The task:
Examine every line of the listing below. Count those containing "plate" and state only the result.
** Dataset section follows **
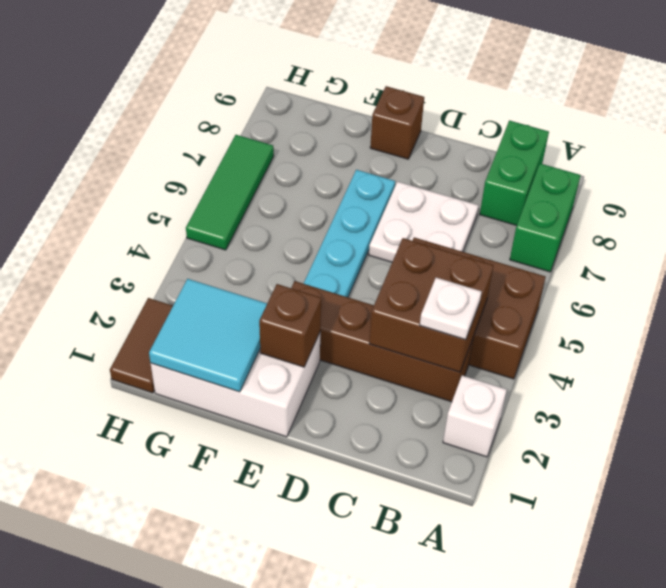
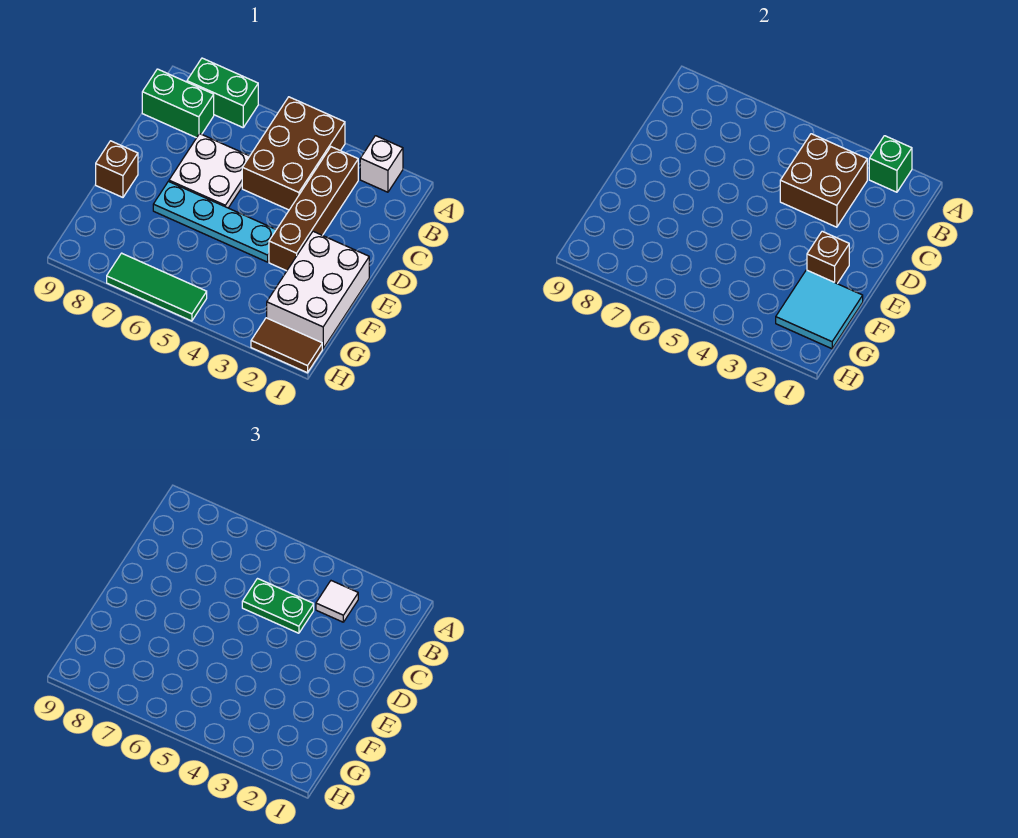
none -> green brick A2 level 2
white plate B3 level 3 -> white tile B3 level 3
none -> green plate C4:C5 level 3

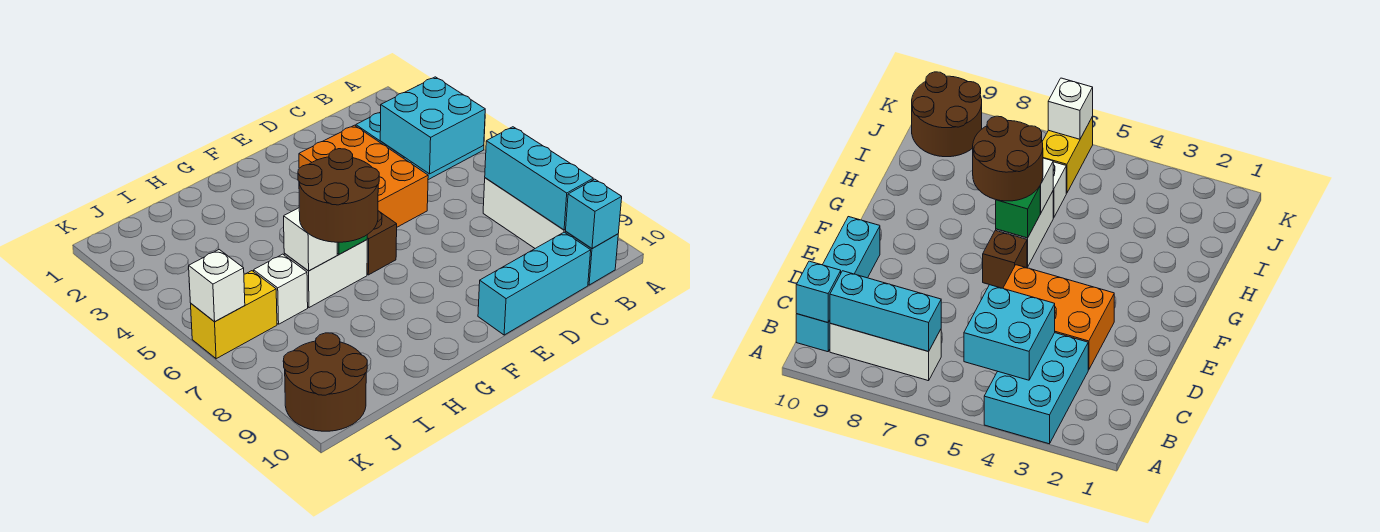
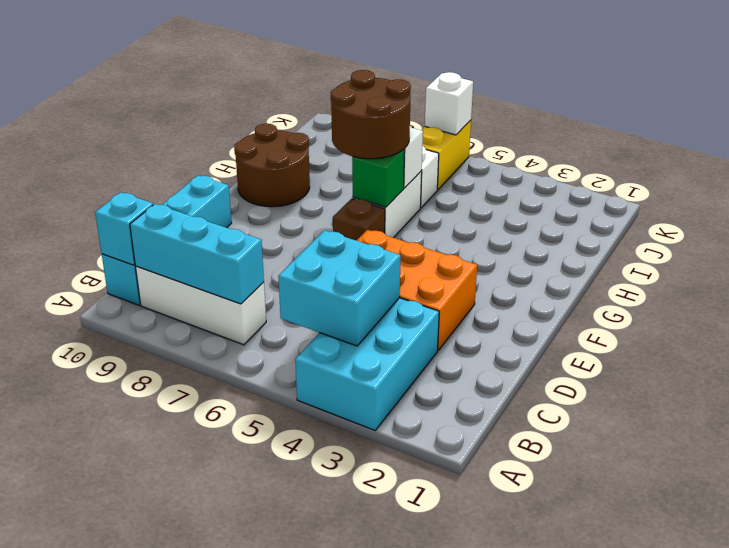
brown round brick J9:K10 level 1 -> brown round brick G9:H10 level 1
** End of Dataset section **
Exercise solution:
2